Difference listings
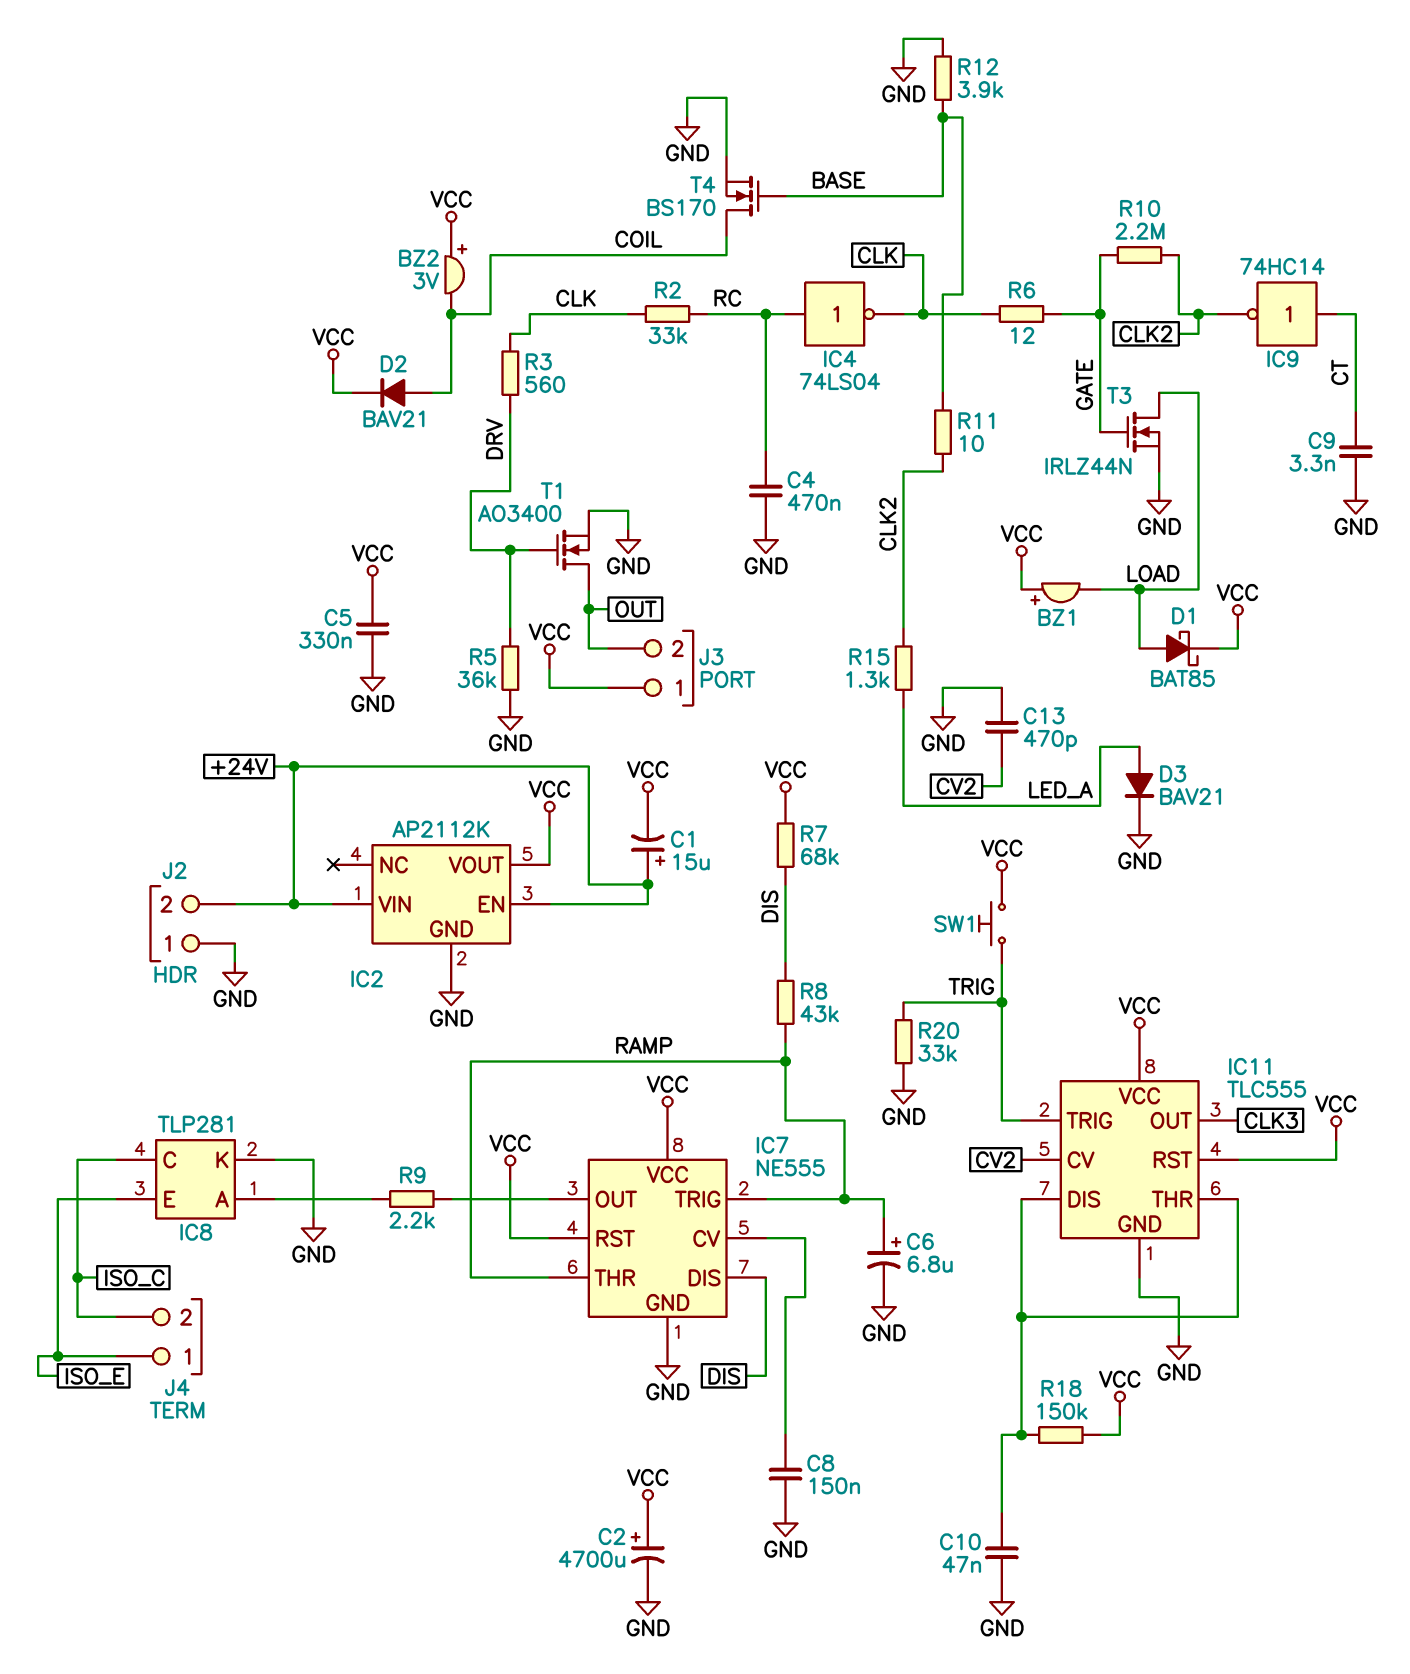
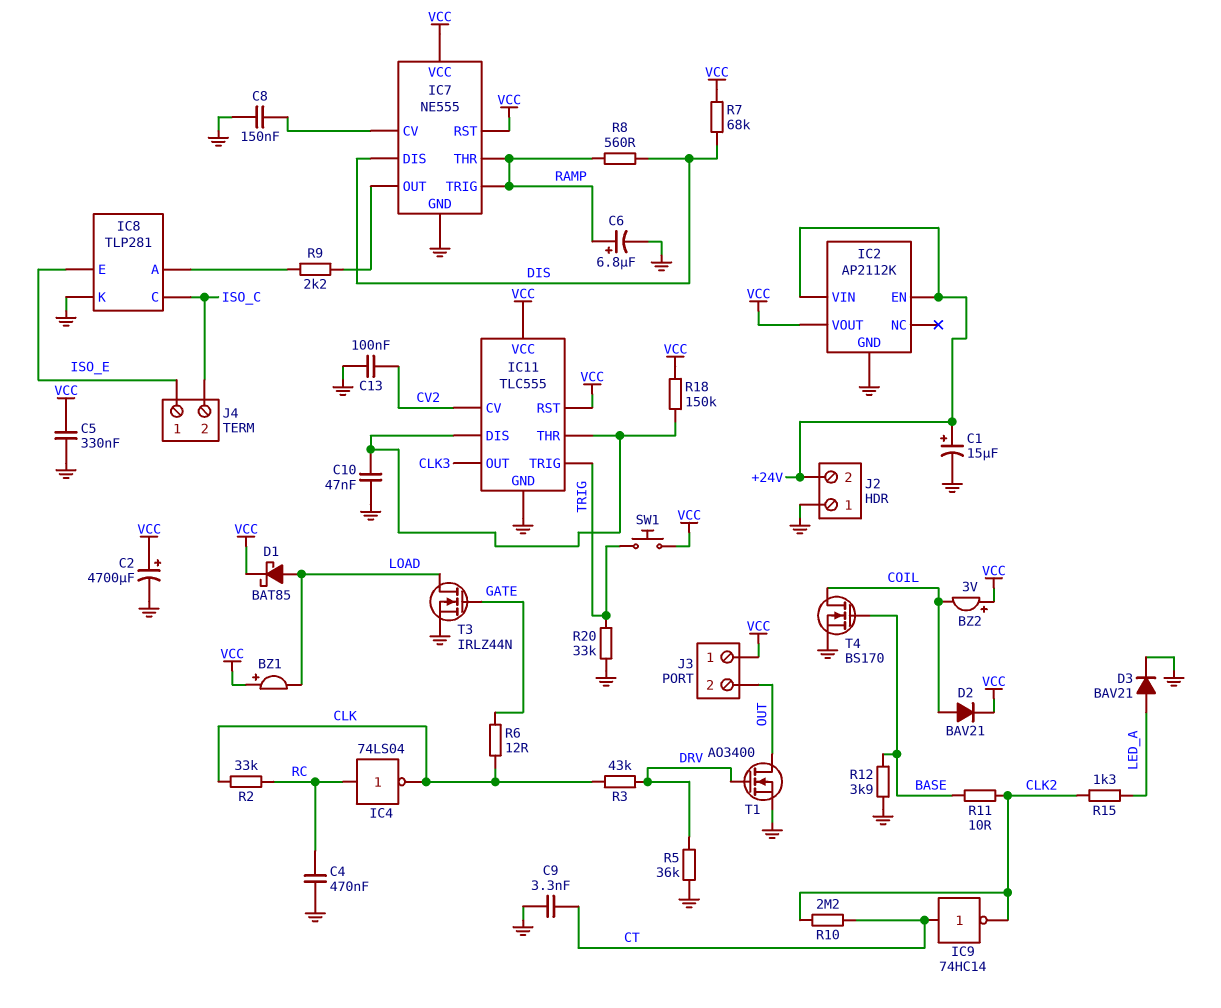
C1: 15uF (plus +24V, minus VCC) -> 15uF (plus +24V, minus GND)
C13: 470pF (CV2, GND) -> 100nF (CV2, GND)
R3: 560 (CLK, DRV) -> 43k (CLK, DRV)
R8: 43k (DIS, RAMP) -> 560 (DIS, RAMP)
R10: 2.2M (CLK2, GATE) -> 2.2M (CLK2, CT)

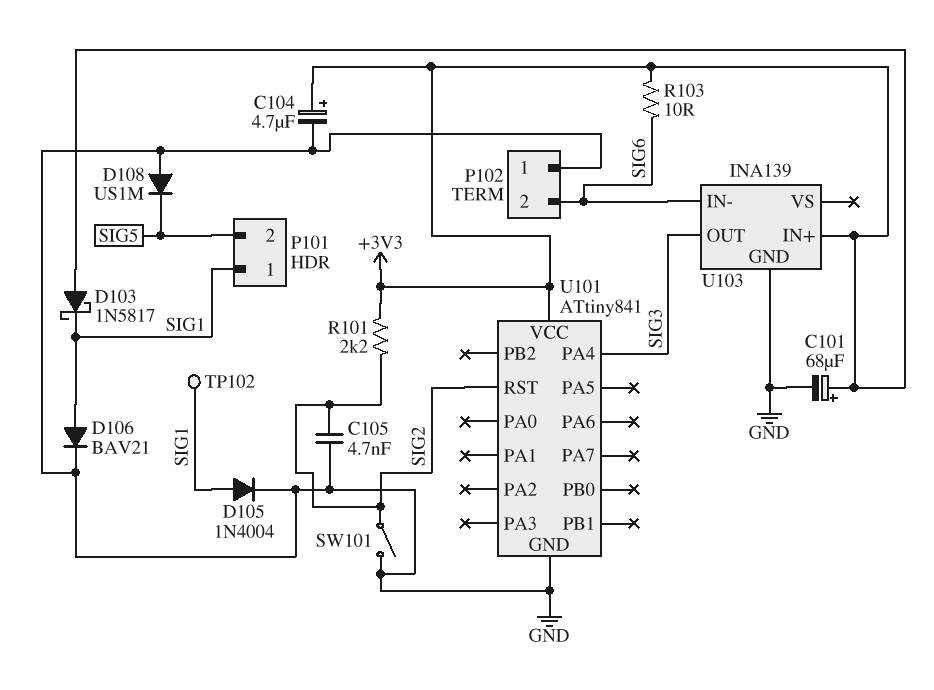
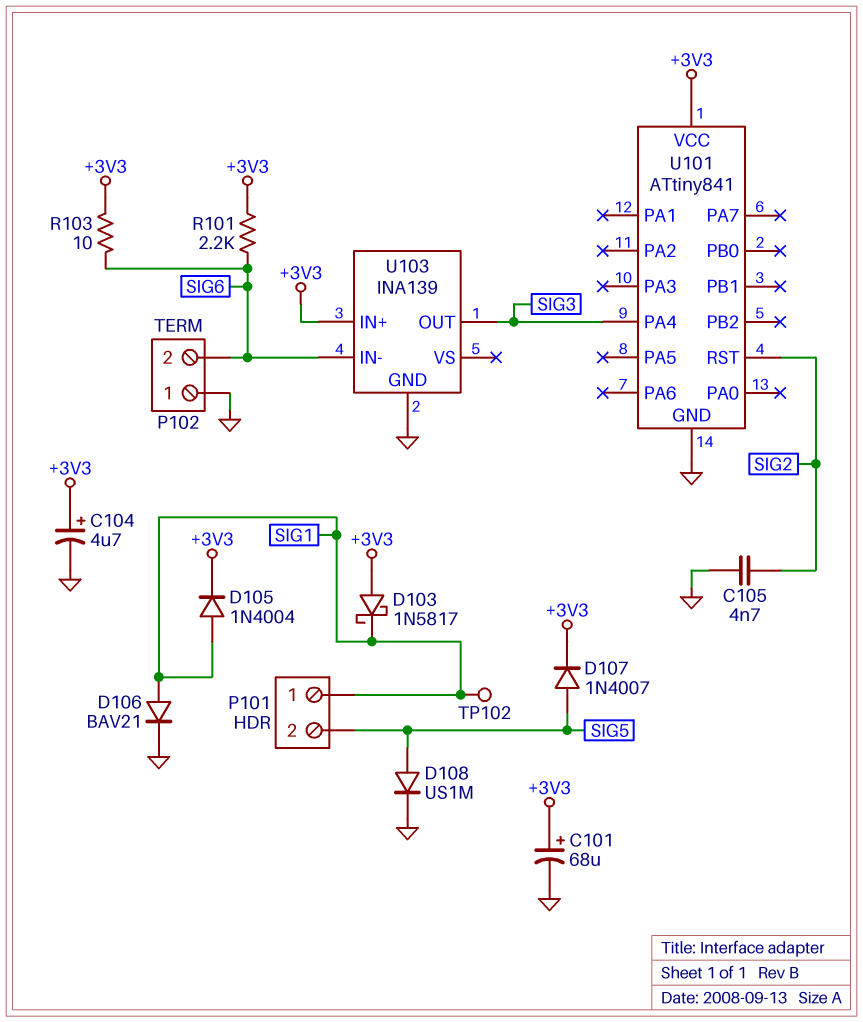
D105: diode 1N4004 (A SIG1, K GND) -> diode 1N4004 (A SIG1, K +3V3)
D107: none -> diode 1N4007 (A SIG5, K +3V3)
D108: diode US1M (A GND, K SIG5) -> diode US1M (A SIG5, K GND)
R101: 2.2k (+3V3, SIG2) -> 2.2k (+3V3, SIG6)
SW101: switch (GND, SIG2) -> none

▶ [Problem to work on]:
Every line of the data should be copied as it stands, without the images.

▶ [Solution to this problem]:
C1: 15uF (plus +24V, minus VCC) -> 15uF (plus +24V, minus GND)
C13: 470pF (CV2, GND) -> 100nF (CV2, GND)
R3: 560 (CLK, DRV) -> 43k (CLK, DRV)
R8: 43k (DIS, RAMP) -> 560 (DIS, RAMP)
R10: 2.2M (CLK2, GATE) -> 2.2M (CLK2, CT)

D105: diode 1N4004 (A SIG1, K GND) -> diode 1N4004 (A SIG1, K +3V3)
D107: none -> diode 1N4007 (A SIG5, K +3V3)
D108: diode US1M (A GND, K SIG5) -> diode US1M (A SIG5, K GND)
R101: 2.2k (+3V3, SIG2) -> 2.2k (+3V3, SIG6)
SW101: switch (GND, SIG2) -> none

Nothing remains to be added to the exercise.